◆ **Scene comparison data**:
#####

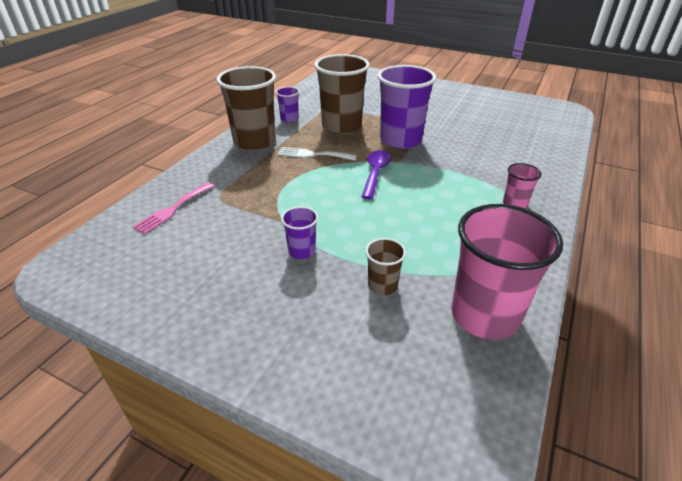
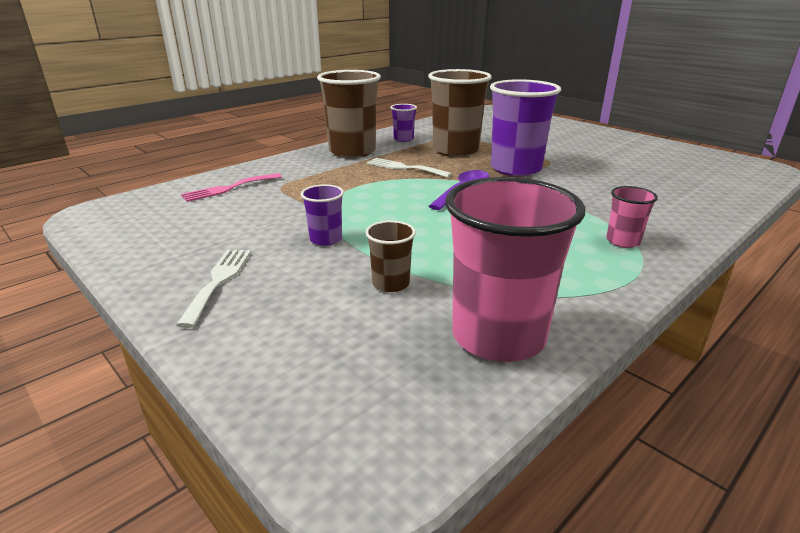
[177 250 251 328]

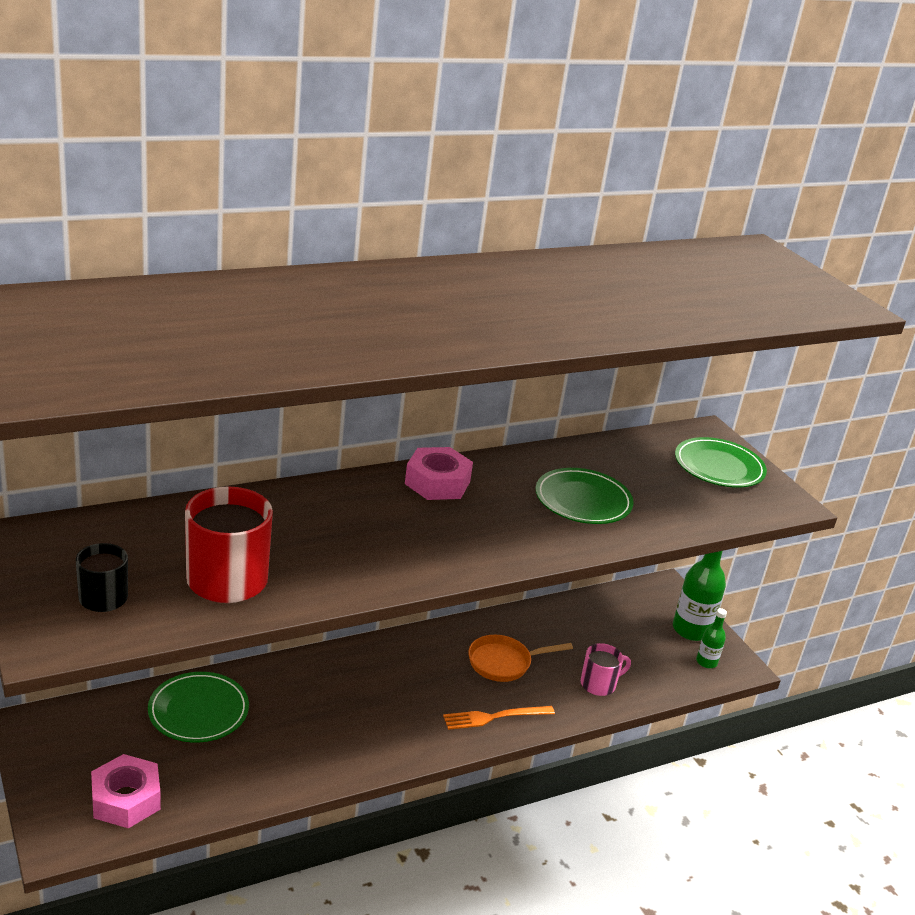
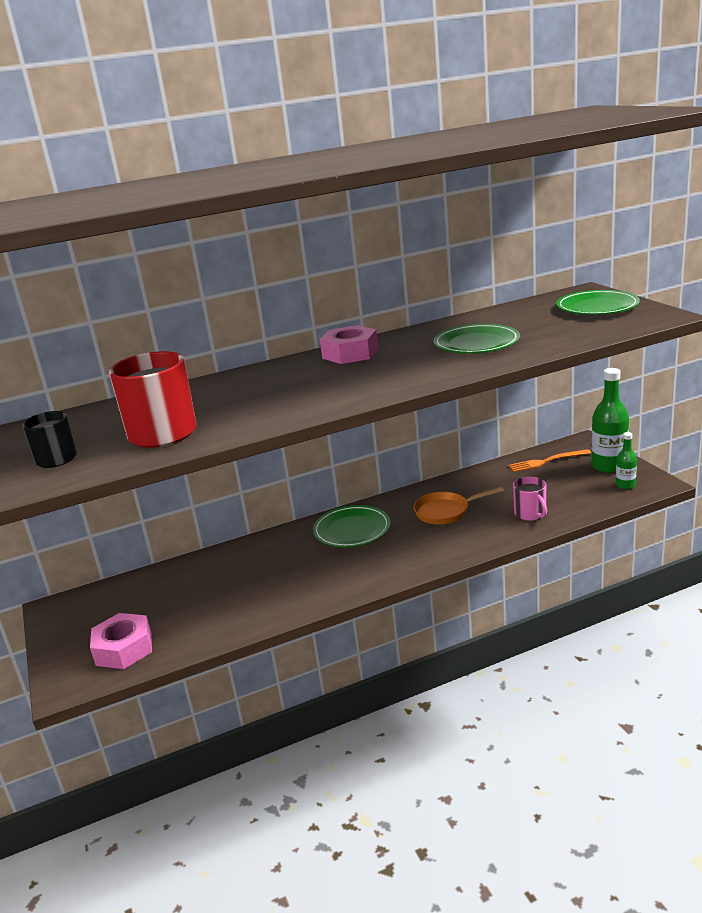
[513 477 547 521]
[313 505 391 547]
[508 449 591 472]

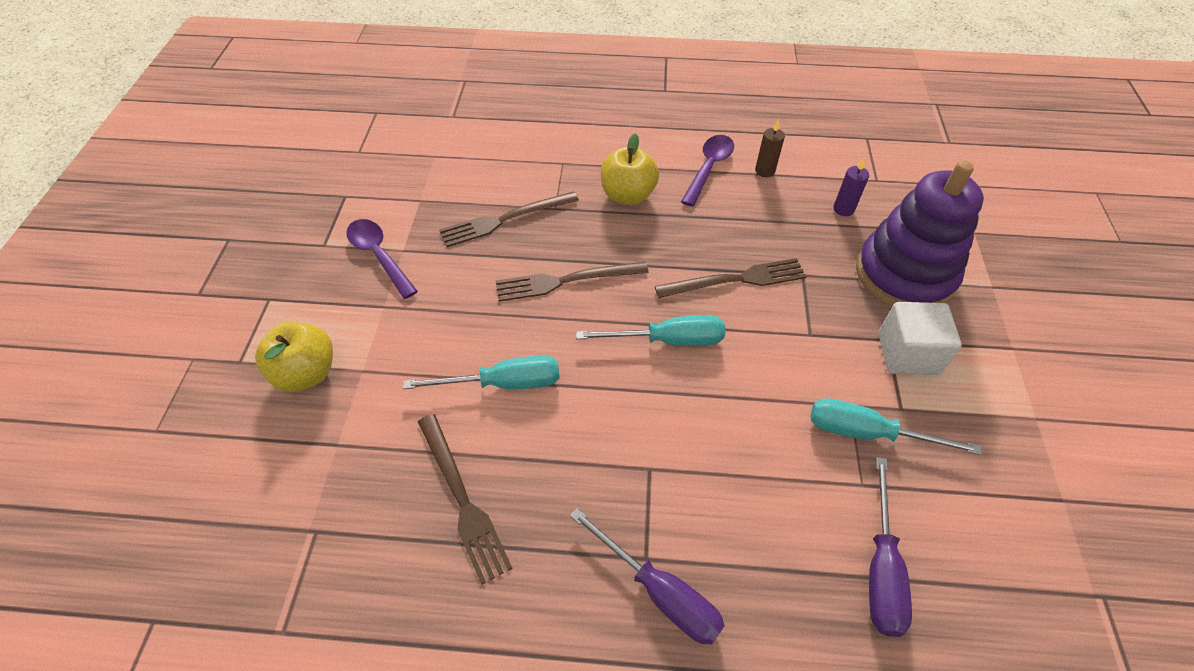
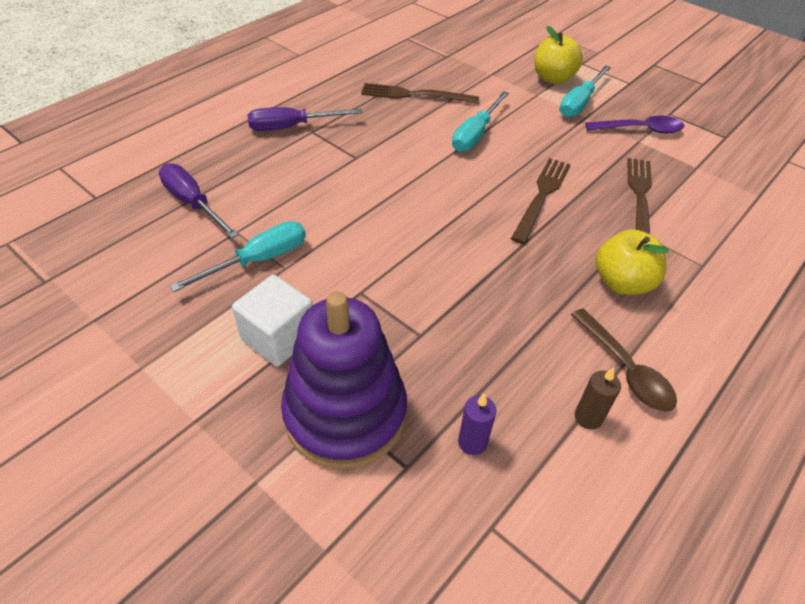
[571 308 677 412]
[655 258 806 298] (first image)
[559 65 611 118]

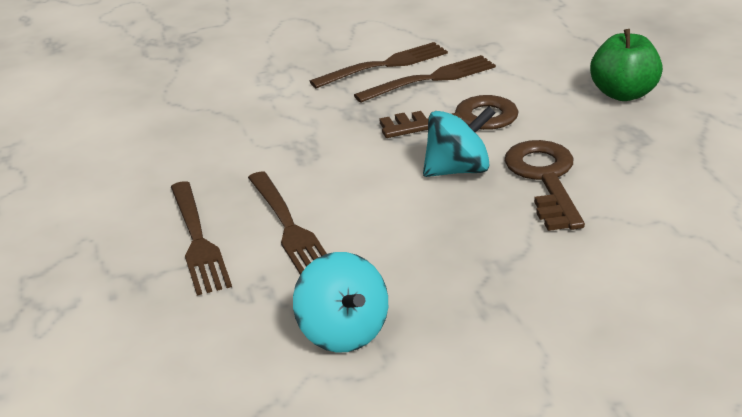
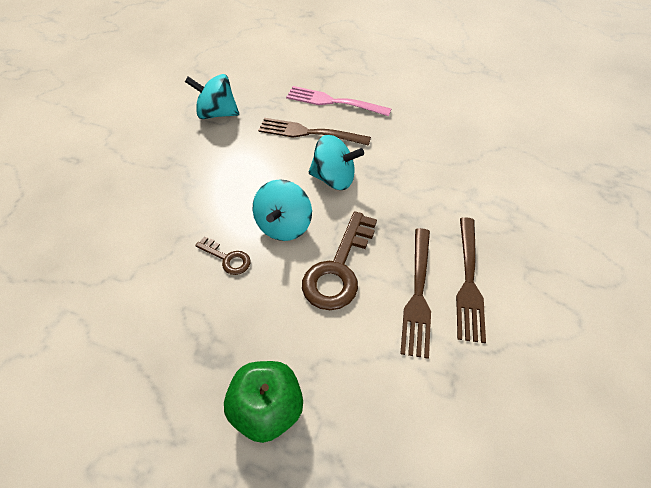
[195 236 251 275]
[286 86 391 116]
[309 135 364 190]

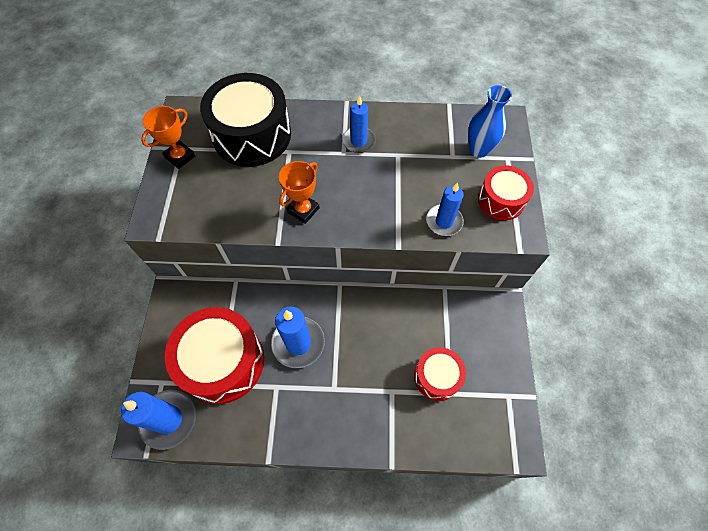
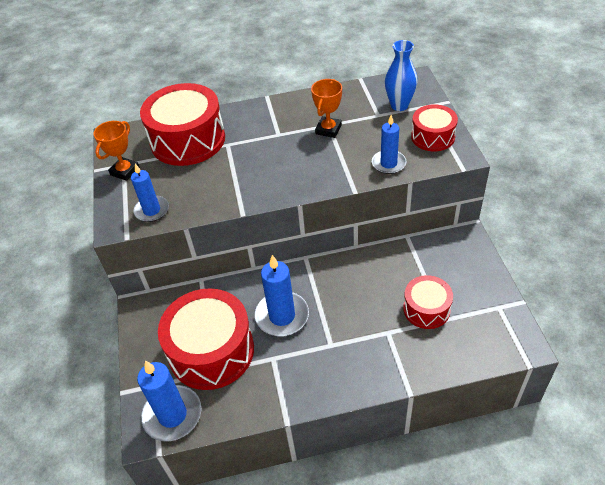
[140 83 225 166]
[131 164 169 222]
[311 79 342 138]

#####

◆ **TASK ITEM**:
Lines from the one containing "[286 86 391 116]" through the end of the entries above, both included, are to be written out exactly; no pictures and no other lines.

◆ **EXERCISE OUTPUT**:
[286 86 391 116]
[309 135 364 190]

[140 83 225 166]
[131 164 169 222]
[311 79 342 138]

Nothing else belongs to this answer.